DESCRIPTION OF THE TASK. In the records below, repeat word for word only the lines starting at the one that contains "camera: 15 degrees right, 5 degrees up" and ending at the one that contains "(152, 336) = (311, 337): brown", pictures excluded.

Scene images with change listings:
==*==

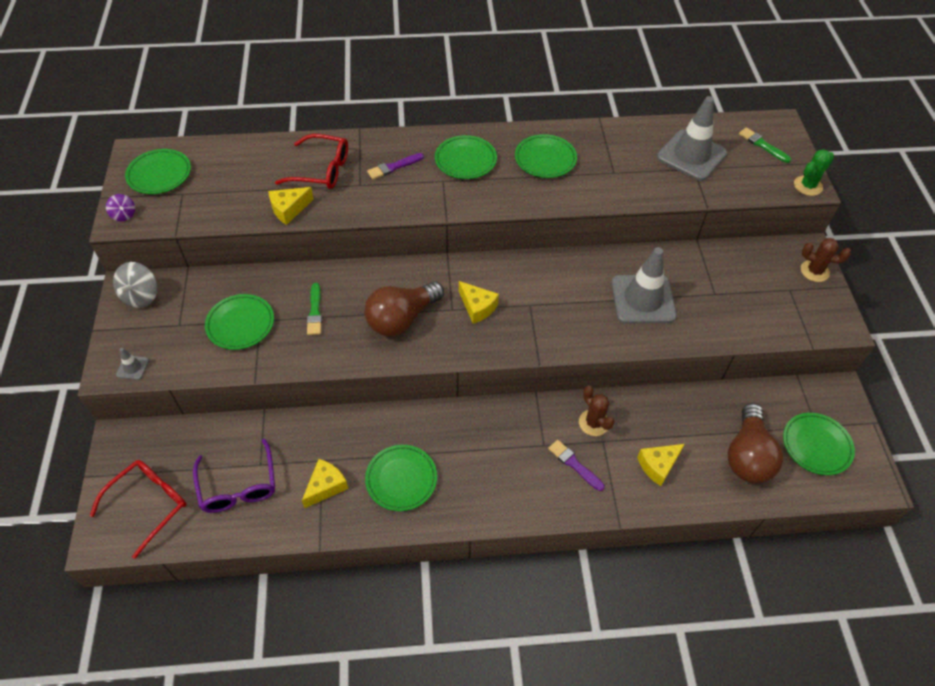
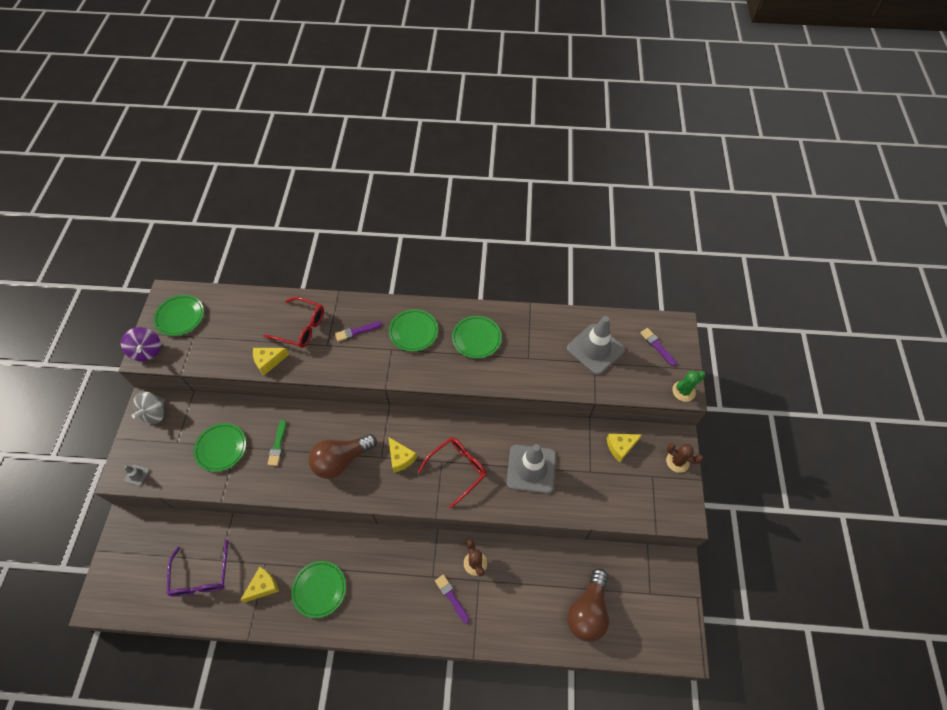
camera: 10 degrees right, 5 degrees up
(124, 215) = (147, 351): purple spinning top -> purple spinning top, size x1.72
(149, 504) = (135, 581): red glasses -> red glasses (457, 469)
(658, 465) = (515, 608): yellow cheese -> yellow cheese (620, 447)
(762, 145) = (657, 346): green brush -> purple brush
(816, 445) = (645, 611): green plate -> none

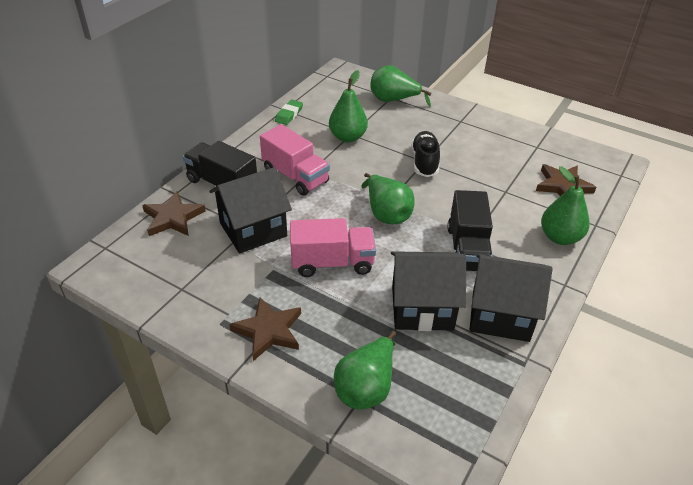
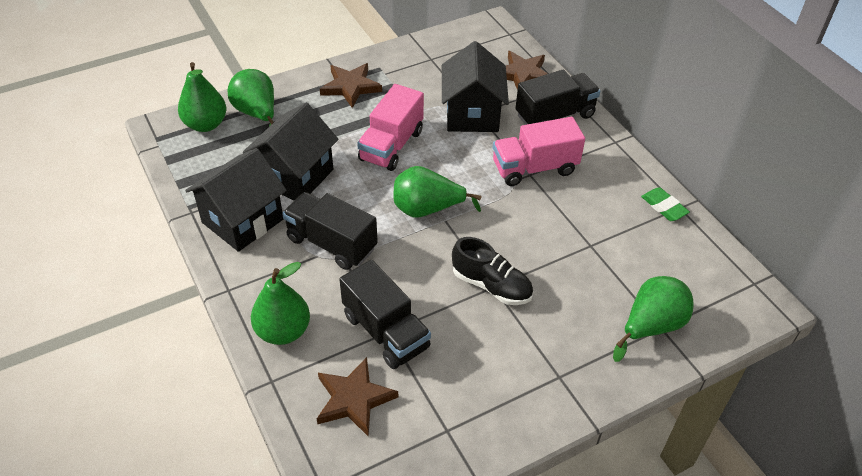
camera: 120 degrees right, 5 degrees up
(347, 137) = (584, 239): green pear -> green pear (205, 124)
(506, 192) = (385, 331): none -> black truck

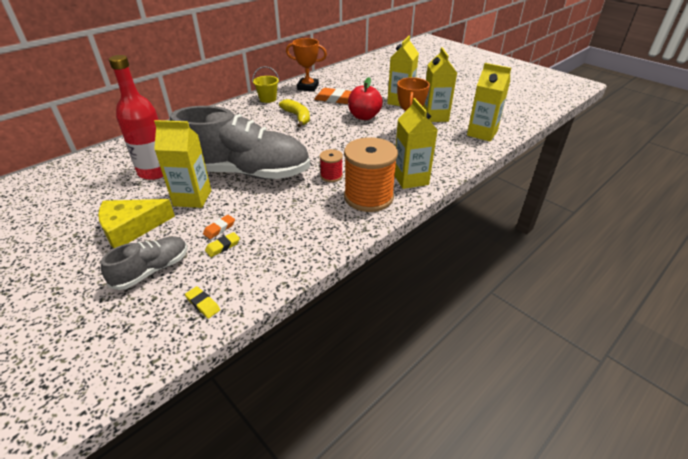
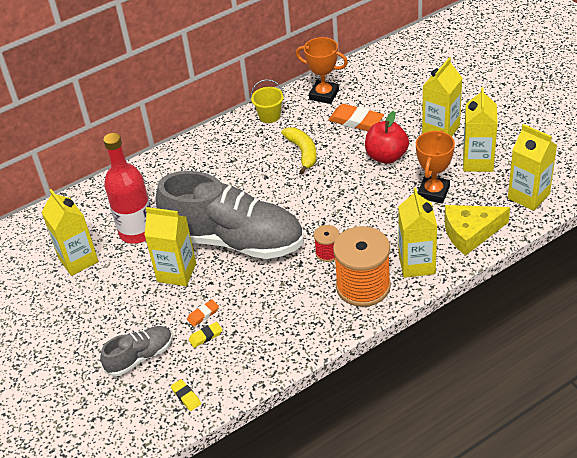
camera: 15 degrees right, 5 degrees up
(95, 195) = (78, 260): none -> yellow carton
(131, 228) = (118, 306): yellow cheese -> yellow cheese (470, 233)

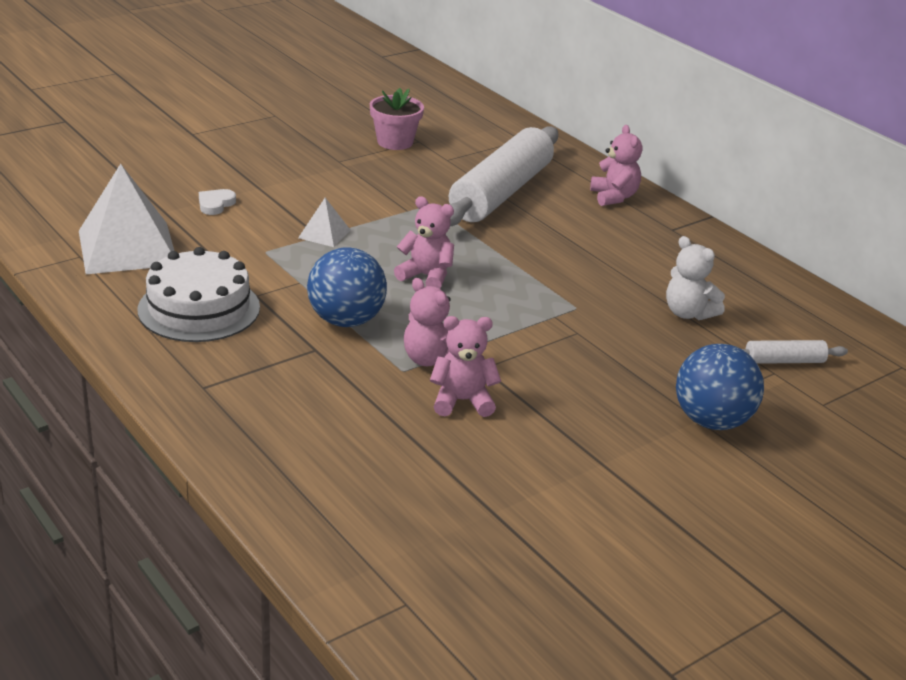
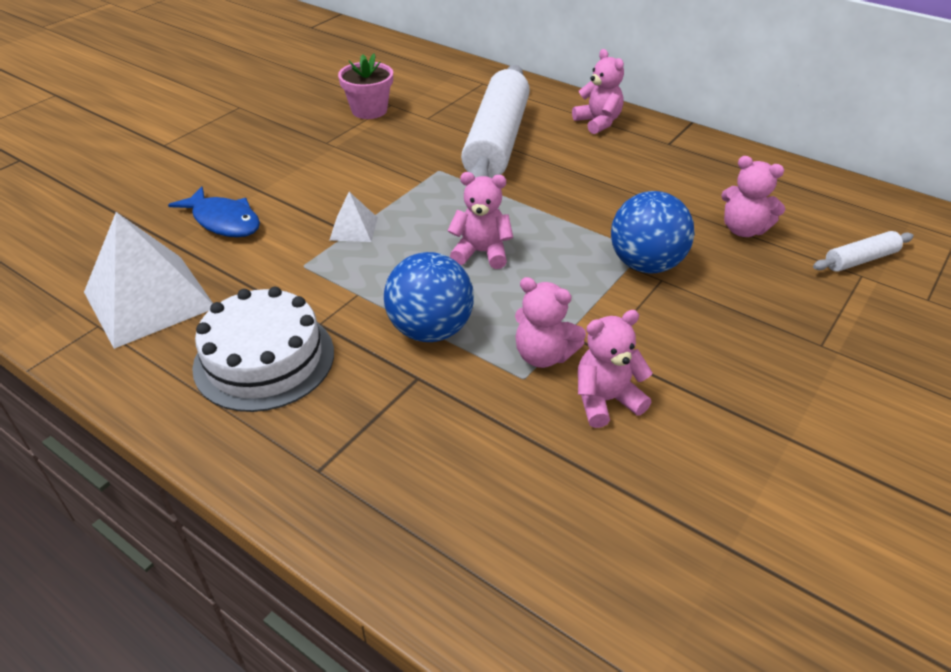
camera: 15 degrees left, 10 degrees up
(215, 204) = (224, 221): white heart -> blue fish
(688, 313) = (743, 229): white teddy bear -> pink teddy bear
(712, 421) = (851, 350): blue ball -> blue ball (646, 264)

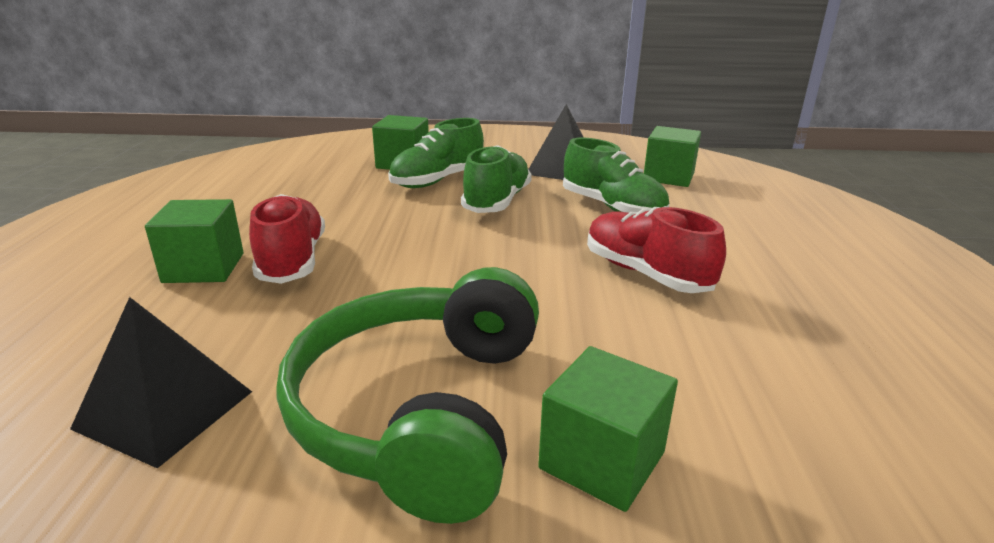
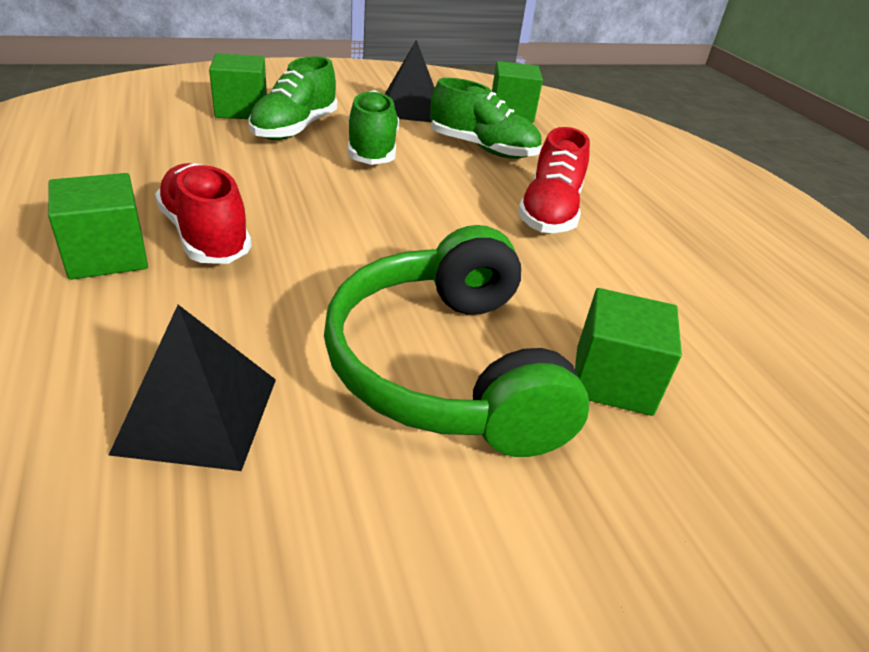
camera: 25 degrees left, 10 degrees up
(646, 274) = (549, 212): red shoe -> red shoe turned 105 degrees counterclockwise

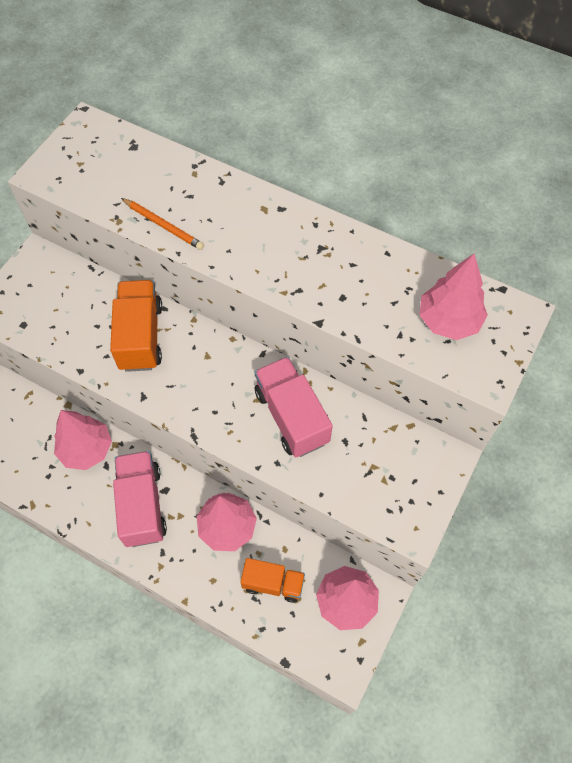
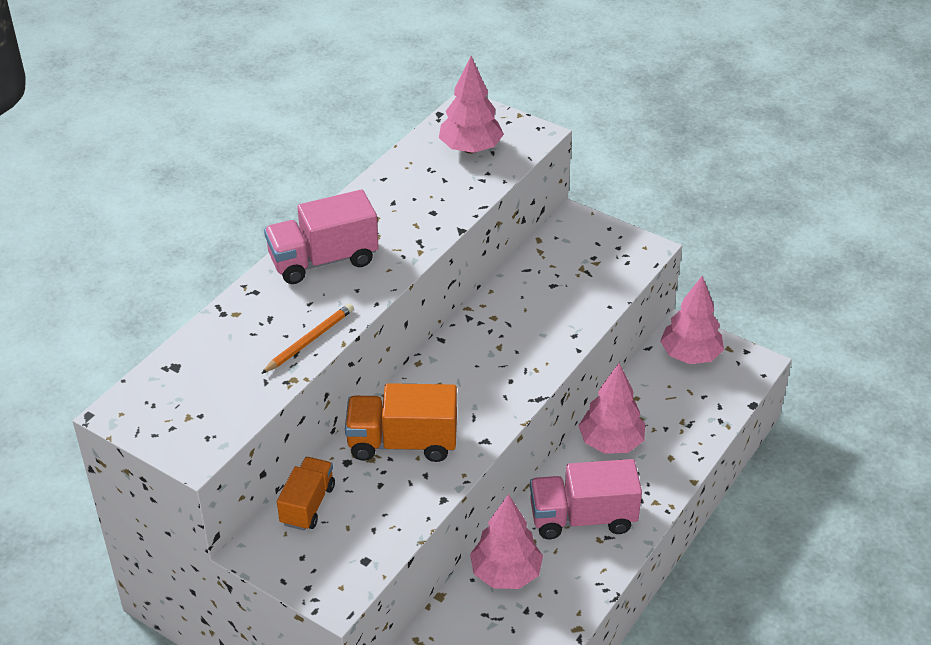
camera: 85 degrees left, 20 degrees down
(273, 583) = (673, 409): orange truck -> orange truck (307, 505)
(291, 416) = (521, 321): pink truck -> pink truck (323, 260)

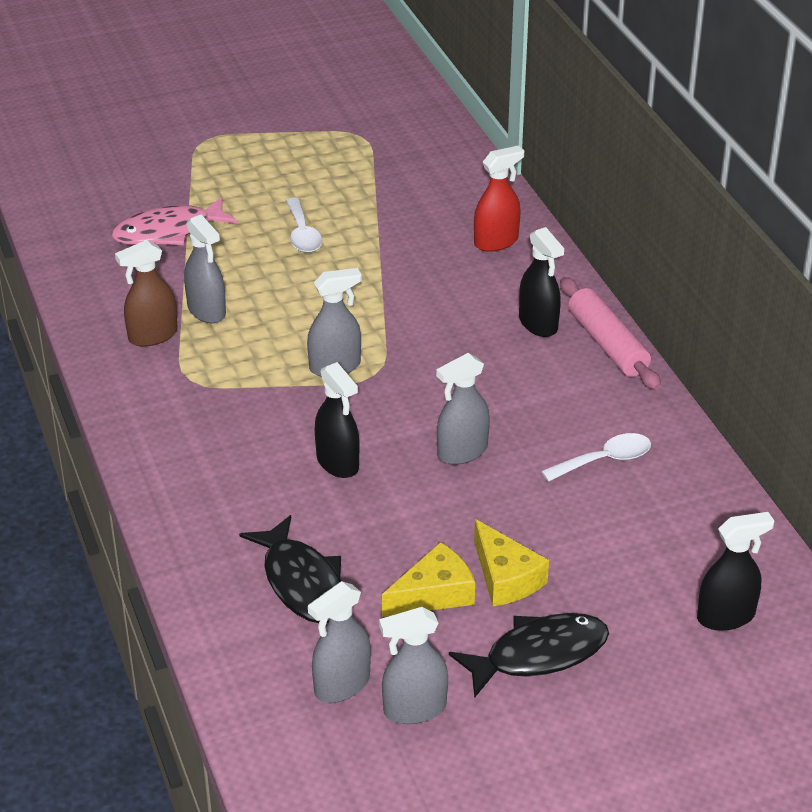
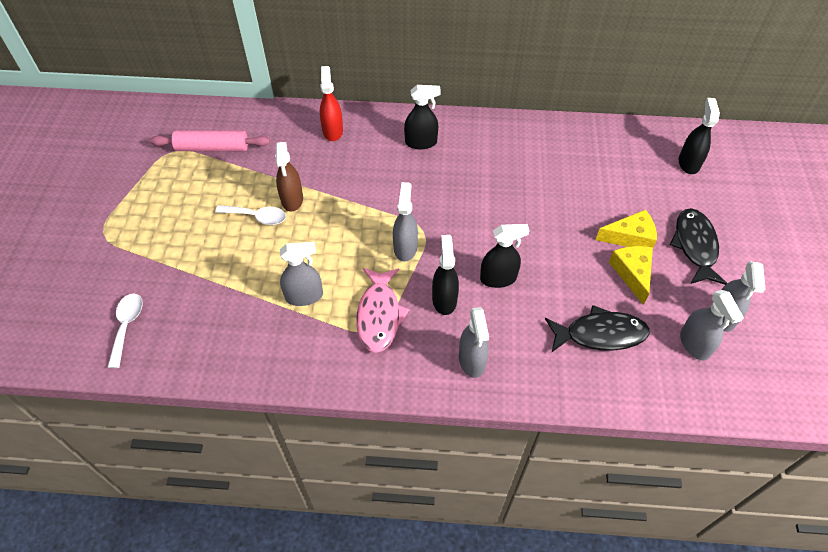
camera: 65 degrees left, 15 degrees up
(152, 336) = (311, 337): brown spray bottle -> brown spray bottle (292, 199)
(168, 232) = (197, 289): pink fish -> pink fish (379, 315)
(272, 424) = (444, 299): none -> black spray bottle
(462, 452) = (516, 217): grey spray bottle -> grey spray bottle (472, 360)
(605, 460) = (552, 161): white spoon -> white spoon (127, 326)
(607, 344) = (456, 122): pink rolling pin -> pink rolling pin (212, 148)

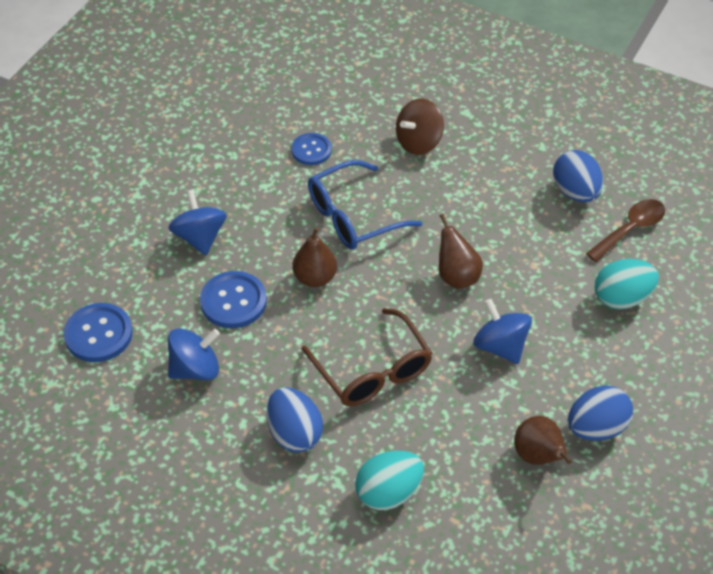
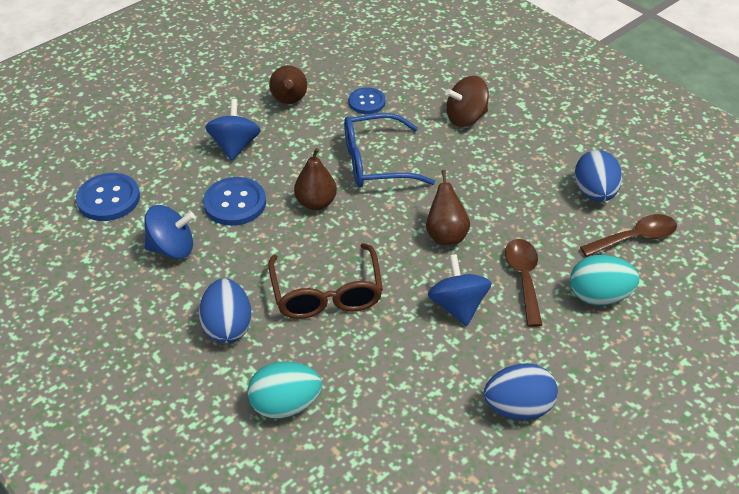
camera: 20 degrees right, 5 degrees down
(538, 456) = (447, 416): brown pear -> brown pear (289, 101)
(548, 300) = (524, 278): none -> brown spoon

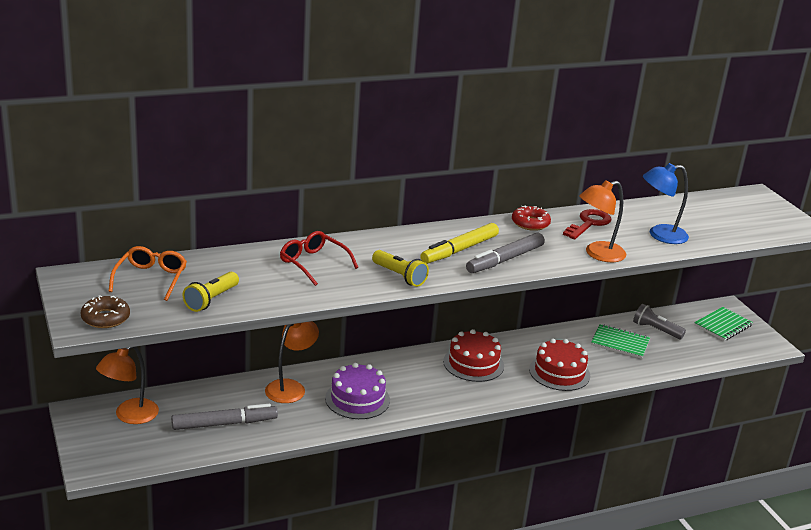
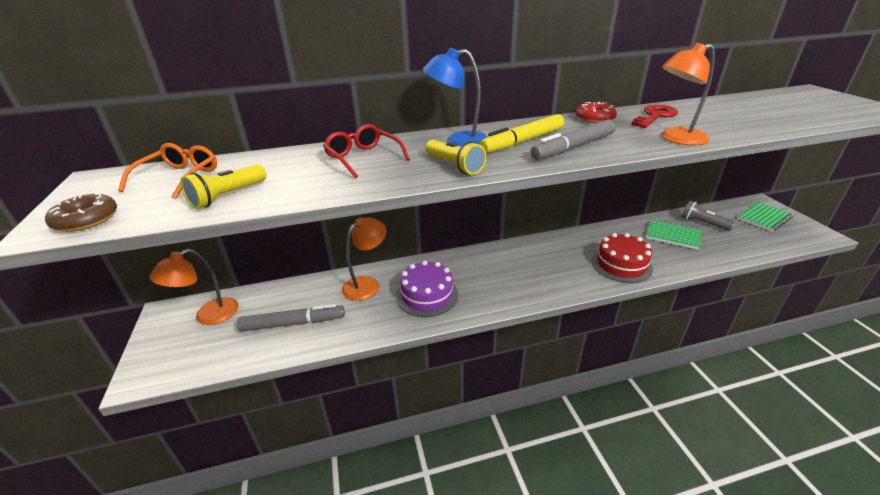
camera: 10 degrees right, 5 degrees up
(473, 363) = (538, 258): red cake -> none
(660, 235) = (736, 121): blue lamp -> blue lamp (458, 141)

==*==

REPLY.
camera: 15 degrees right, 5 degrees up
(95, 195) = (78, 260): none -> yellow carton
(131, 228) = (118, 306): yellow cheese -> yellow cheese (470, 233)

camera: 15 degrees left, 10 degrees up
(215, 204) = (224, 221): white heart -> blue fish
(688, 313) = (743, 229): white teddy bear -> pink teddy bear
(712, 421) = (851, 350): blue ball -> blue ball (646, 264)

camera: 25 degrees left, 10 degrees up
(646, 274) = (549, 212): red shoe -> red shoe turned 105 degrees counterclockwise

camera: 85 degrees left, 20 degrees down
(273, 583) = (673, 409): orange truck -> orange truck (307, 505)
(291, 416) = (521, 321): pink truck -> pink truck (323, 260)

camera: 65 degrees left, 15 degrees up
(152, 336) = (311, 337): brown spray bottle -> brown spray bottle (292, 199)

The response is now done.